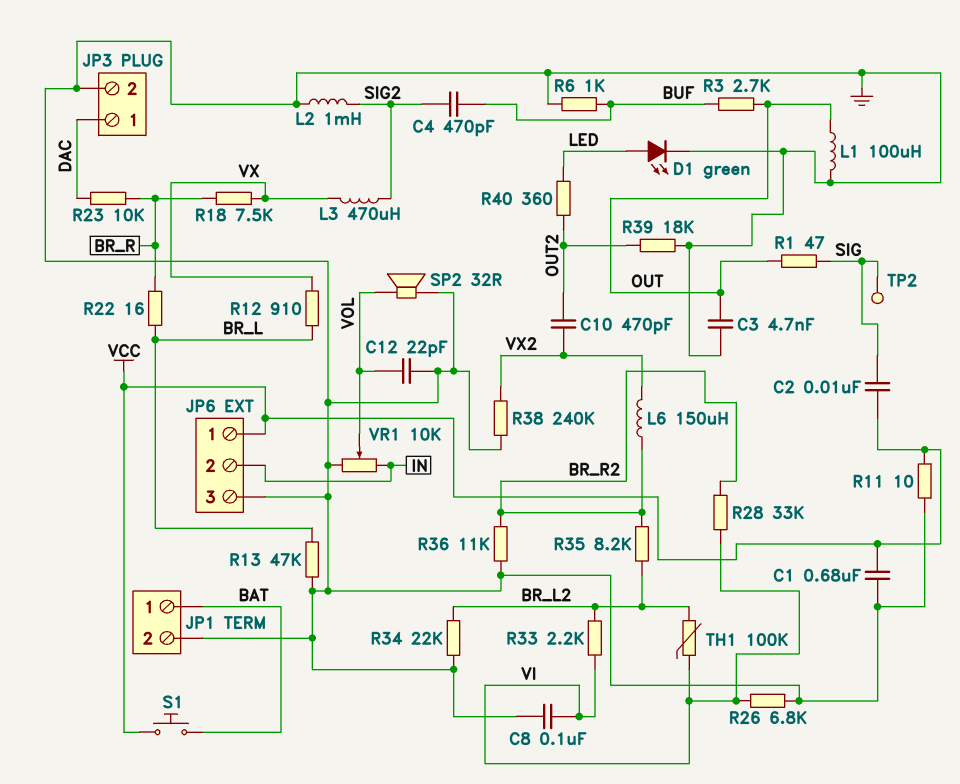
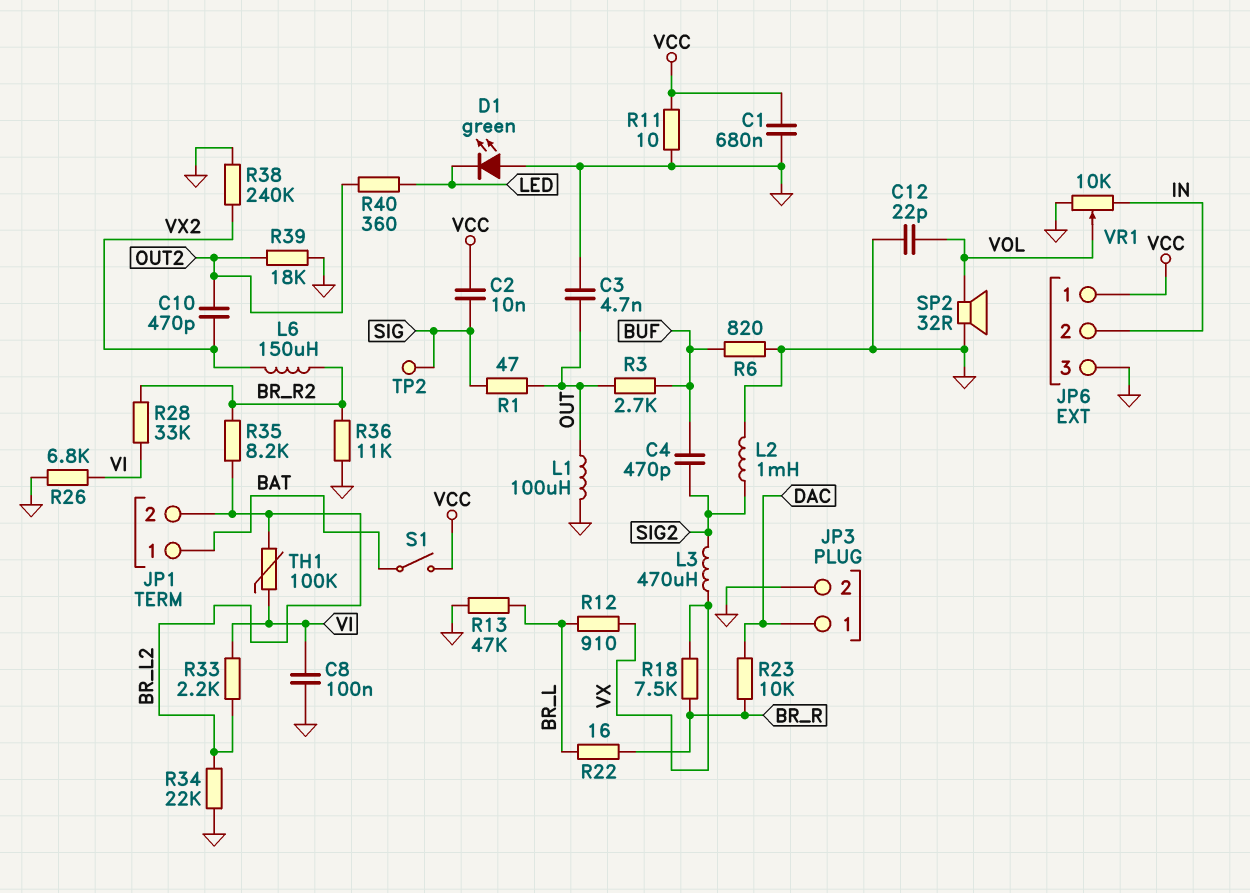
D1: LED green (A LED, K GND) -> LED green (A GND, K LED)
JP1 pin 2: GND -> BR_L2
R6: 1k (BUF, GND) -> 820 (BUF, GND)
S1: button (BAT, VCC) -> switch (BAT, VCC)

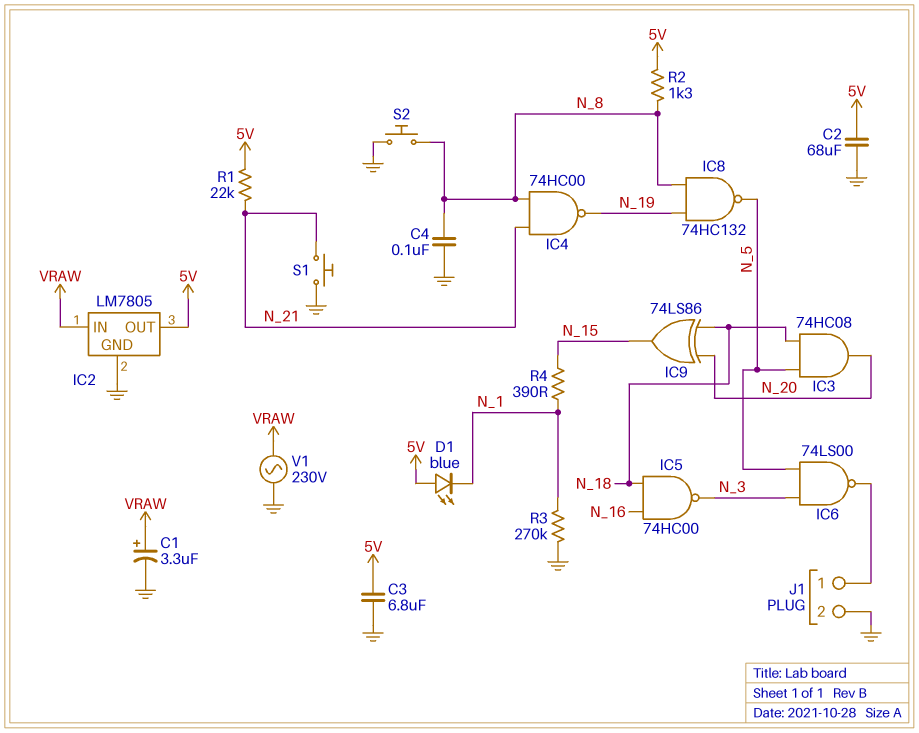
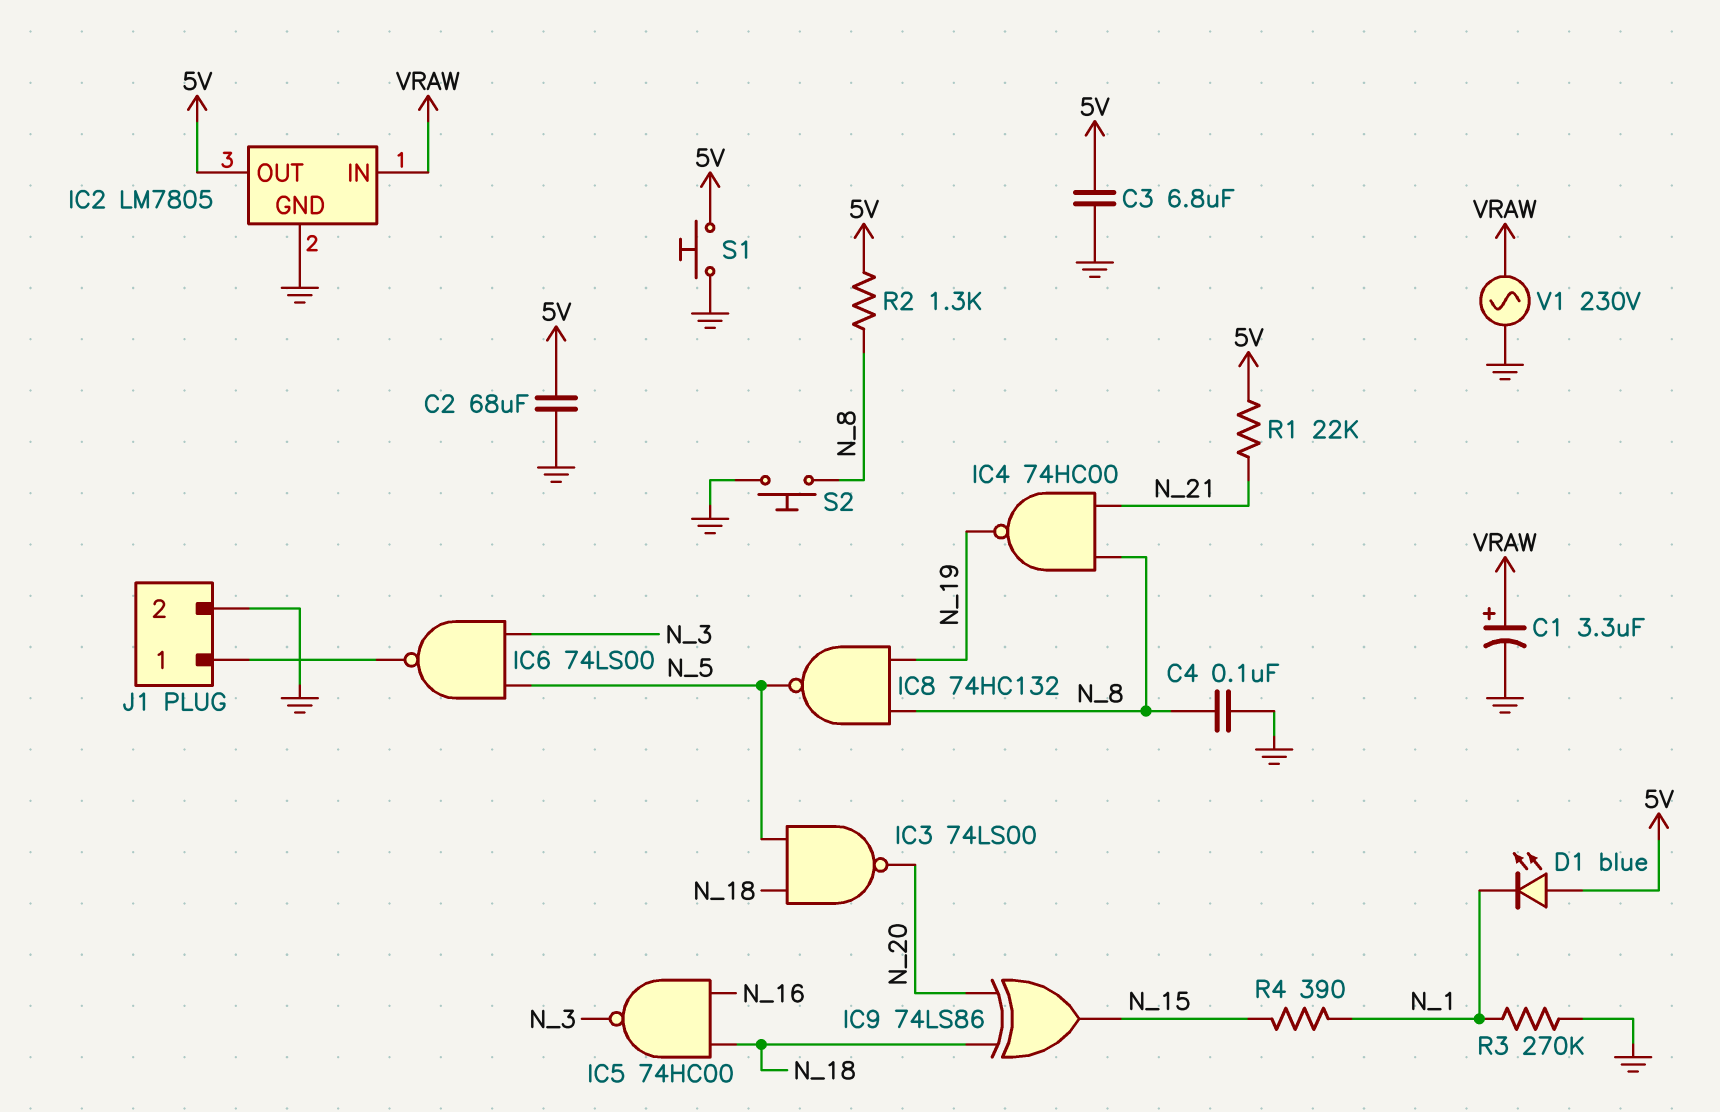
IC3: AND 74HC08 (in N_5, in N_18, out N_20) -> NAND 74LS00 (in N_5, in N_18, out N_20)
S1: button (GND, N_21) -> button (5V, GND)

=====

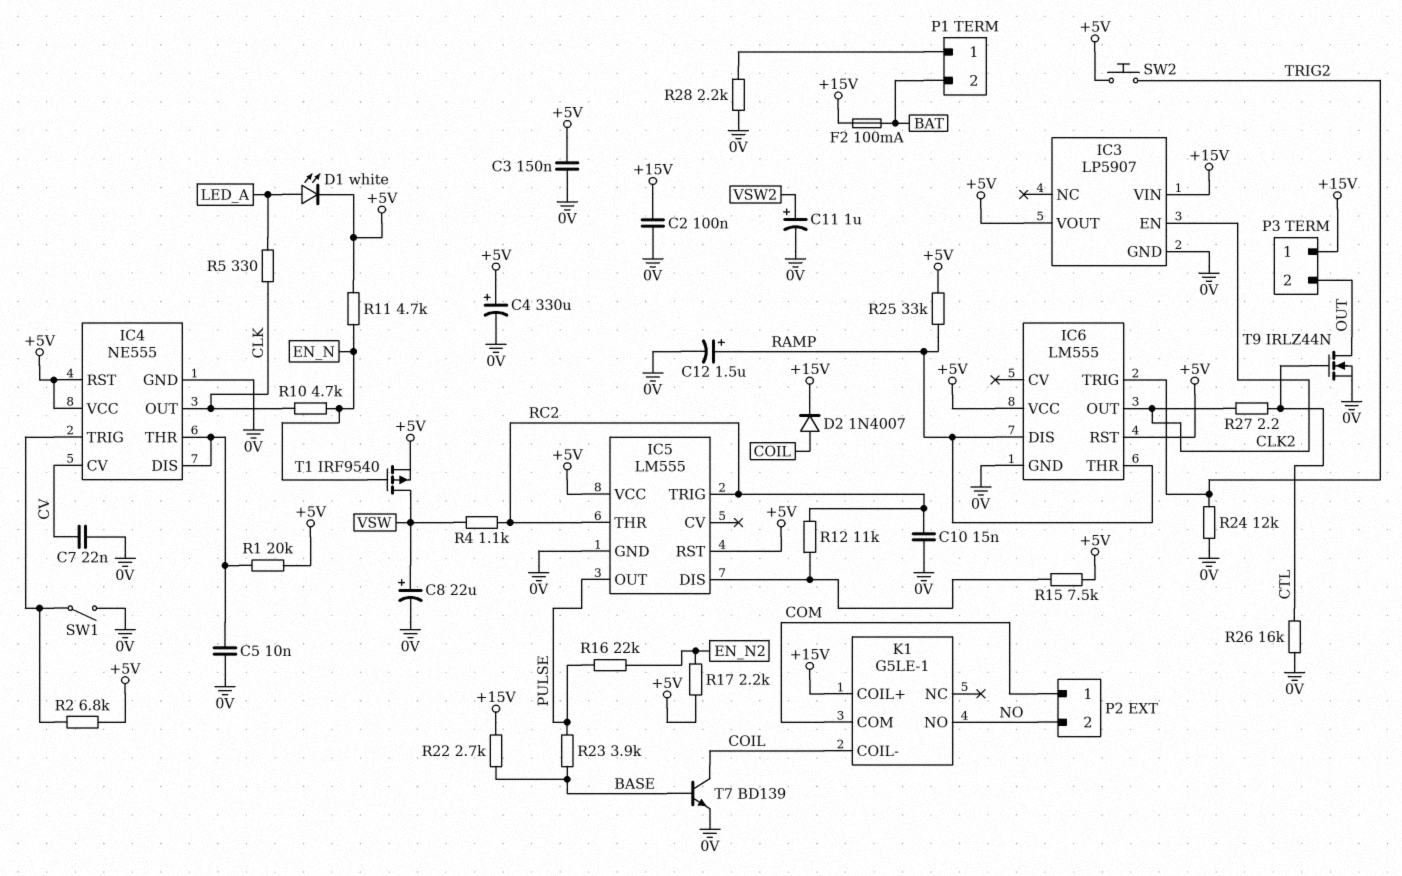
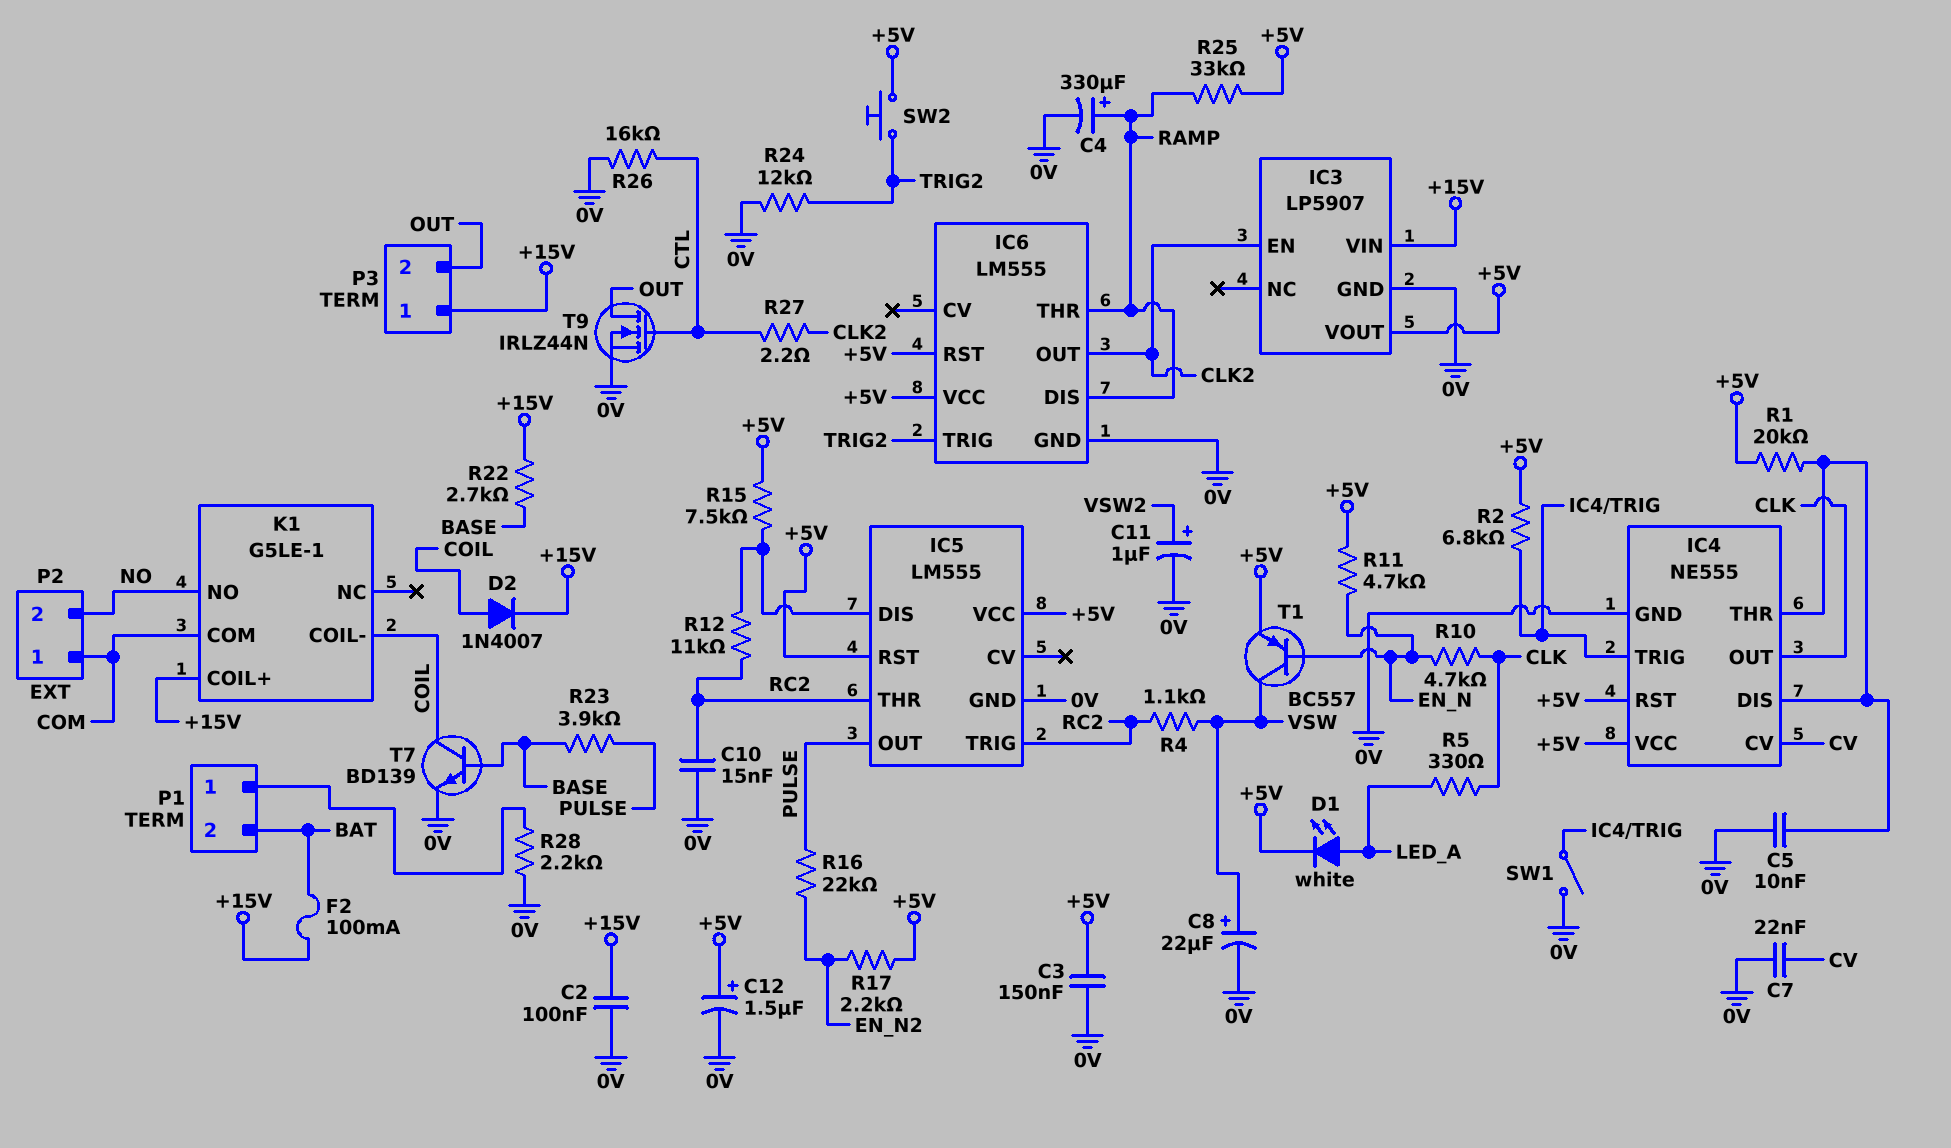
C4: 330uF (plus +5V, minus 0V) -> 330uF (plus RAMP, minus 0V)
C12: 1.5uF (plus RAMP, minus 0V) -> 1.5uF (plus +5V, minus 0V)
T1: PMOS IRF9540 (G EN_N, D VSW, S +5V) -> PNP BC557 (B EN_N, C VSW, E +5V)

=====

» **ASSIGNMENT**
Within these entries, output exactly the lines starting at the one with "S1: button (BAT, VCC) -> switch (BAT, VCC)" and finishing at the one with "S1: button (GND, N_21) -> button (5V, GND)". Leave pictures out of the output.

» **PROBLEM SOLUTION**
S1: button (BAT, VCC) -> switch (BAT, VCC)

IC3: AND 74HC08 (in N_5, in N_18, out N_20) -> NAND 74LS00 (in N_5, in N_18, out N_20)
S1: button (GND, N_21) -> button (5V, GND)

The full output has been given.